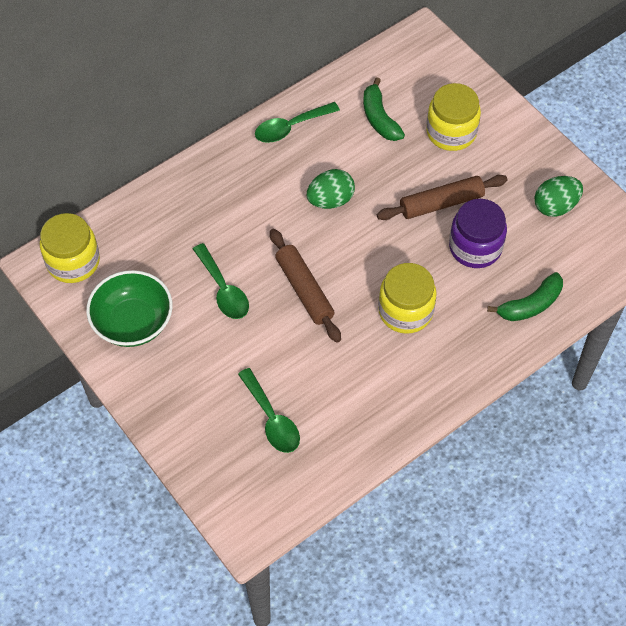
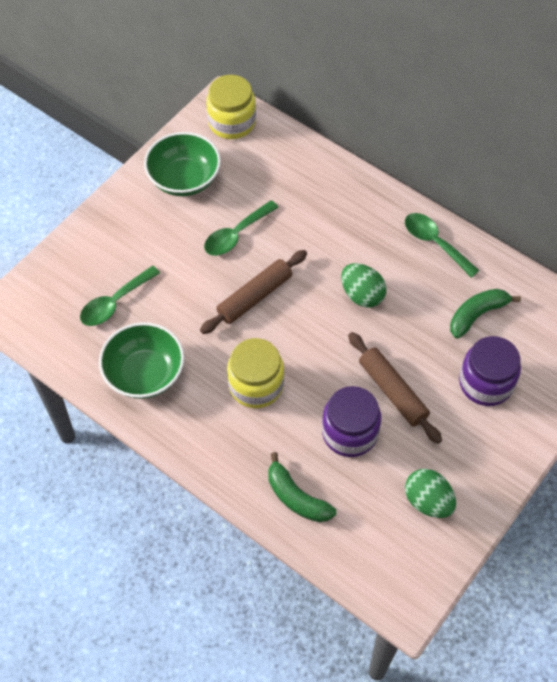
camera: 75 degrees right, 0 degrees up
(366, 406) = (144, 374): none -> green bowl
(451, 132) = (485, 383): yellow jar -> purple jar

*TO DO*
The whole listing above, word for word: repeat it with the pictures excluded.

*SOLUTION TO THIS EXERCISE*
camera: 75 degrees right, 0 degrees up
(366, 406) = (144, 374): none -> green bowl
(451, 132) = (485, 383): yellow jar -> purple jar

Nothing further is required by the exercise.